Exercise instructions
Go to the line containing "washbasin: (93, 78) -> (161, 130), moved" in the records below and print it and every following line exactly, on through the line containing "plant: (100, 251) -> (309, 160), moved", then stop.

Data provided
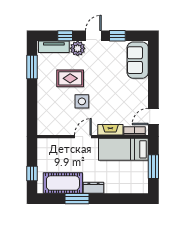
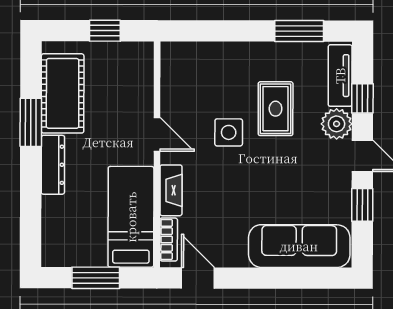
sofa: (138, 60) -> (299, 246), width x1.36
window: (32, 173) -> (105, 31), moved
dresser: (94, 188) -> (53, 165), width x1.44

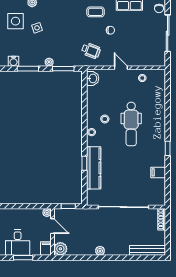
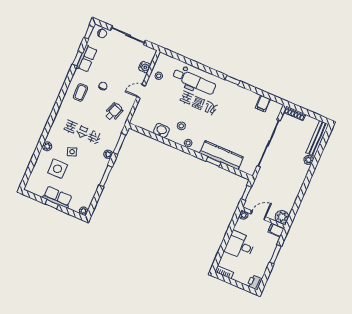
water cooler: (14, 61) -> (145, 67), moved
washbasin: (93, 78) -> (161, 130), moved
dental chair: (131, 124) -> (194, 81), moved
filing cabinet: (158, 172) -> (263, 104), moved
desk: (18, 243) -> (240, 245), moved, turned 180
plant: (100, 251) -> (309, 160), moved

==

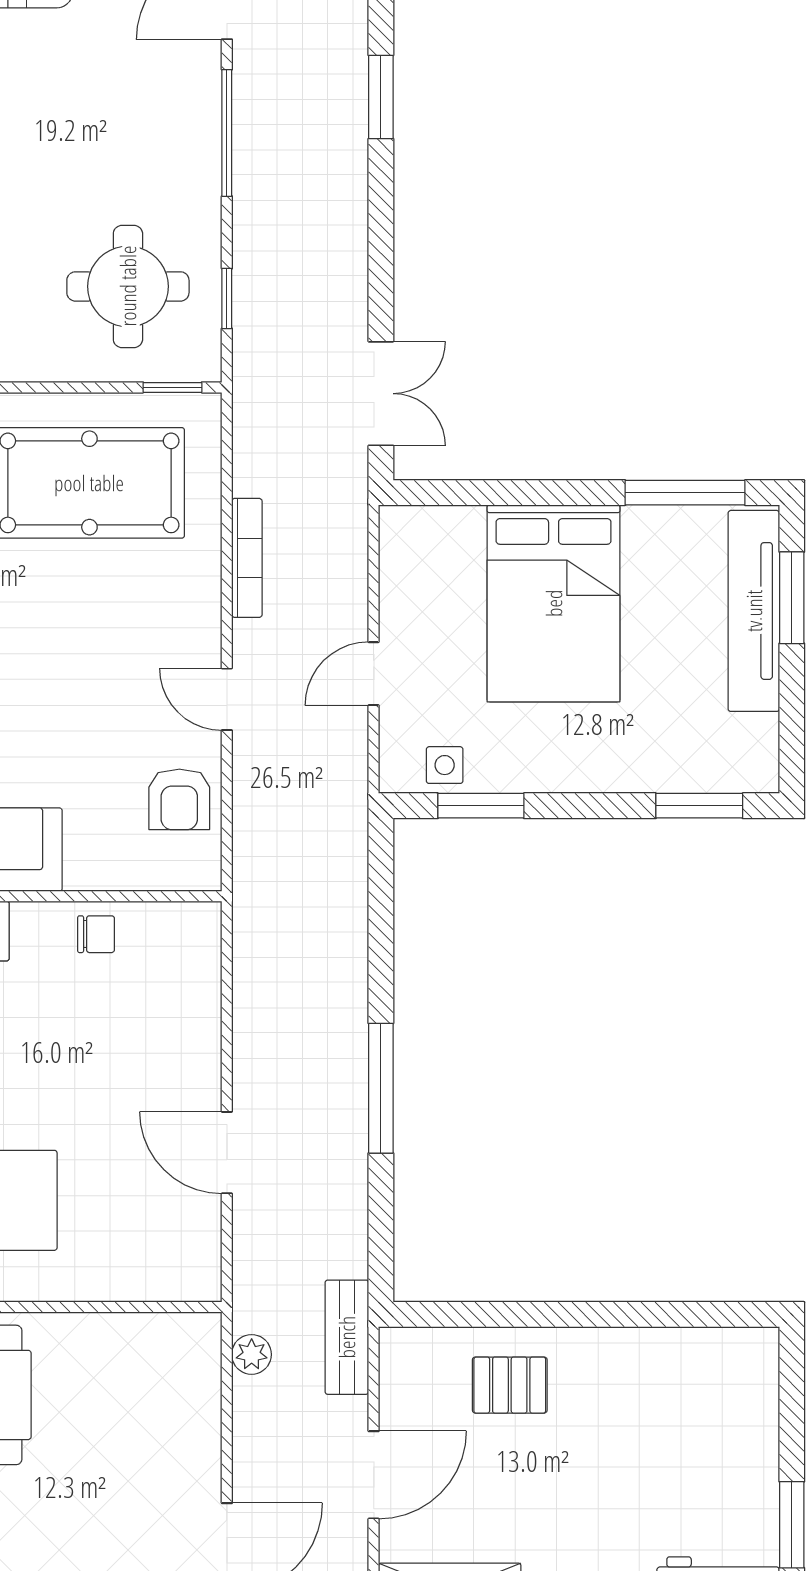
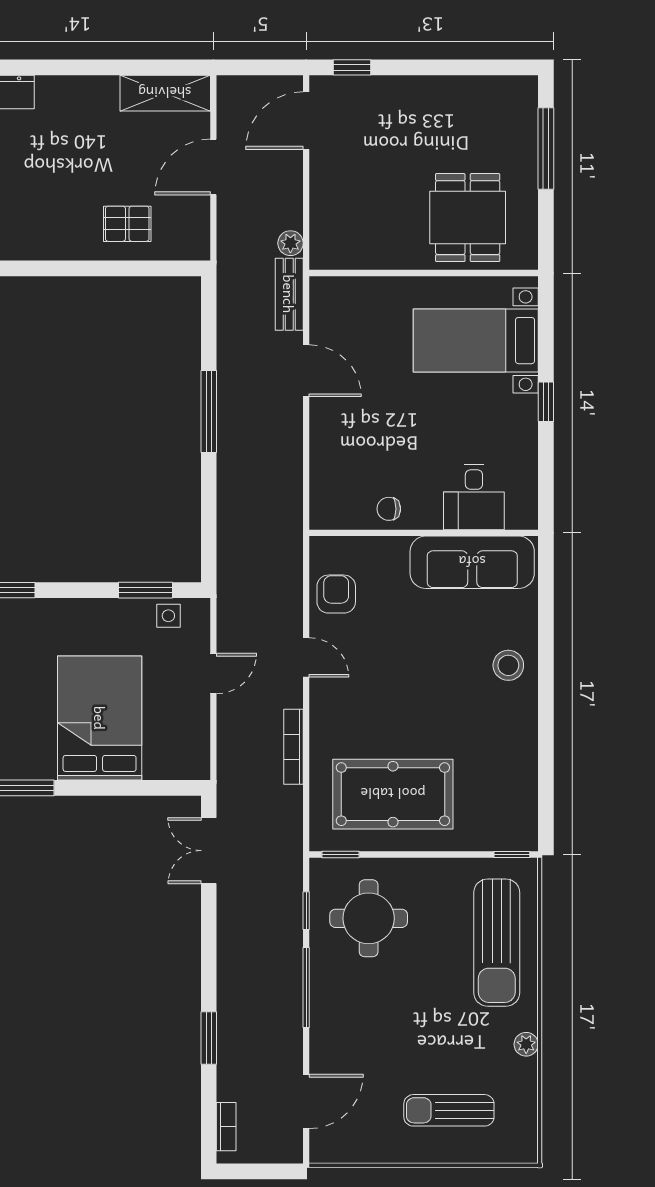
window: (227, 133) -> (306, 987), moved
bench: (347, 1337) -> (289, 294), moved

Solution for this problem
washbasin: (93, 78) -> (161, 130), moved
dental chair: (131, 124) -> (194, 81), moved
filing cabinet: (158, 172) -> (263, 104), moved
desk: (18, 243) -> (240, 245), moved, turned 180
plant: (100, 251) -> (309, 160), moved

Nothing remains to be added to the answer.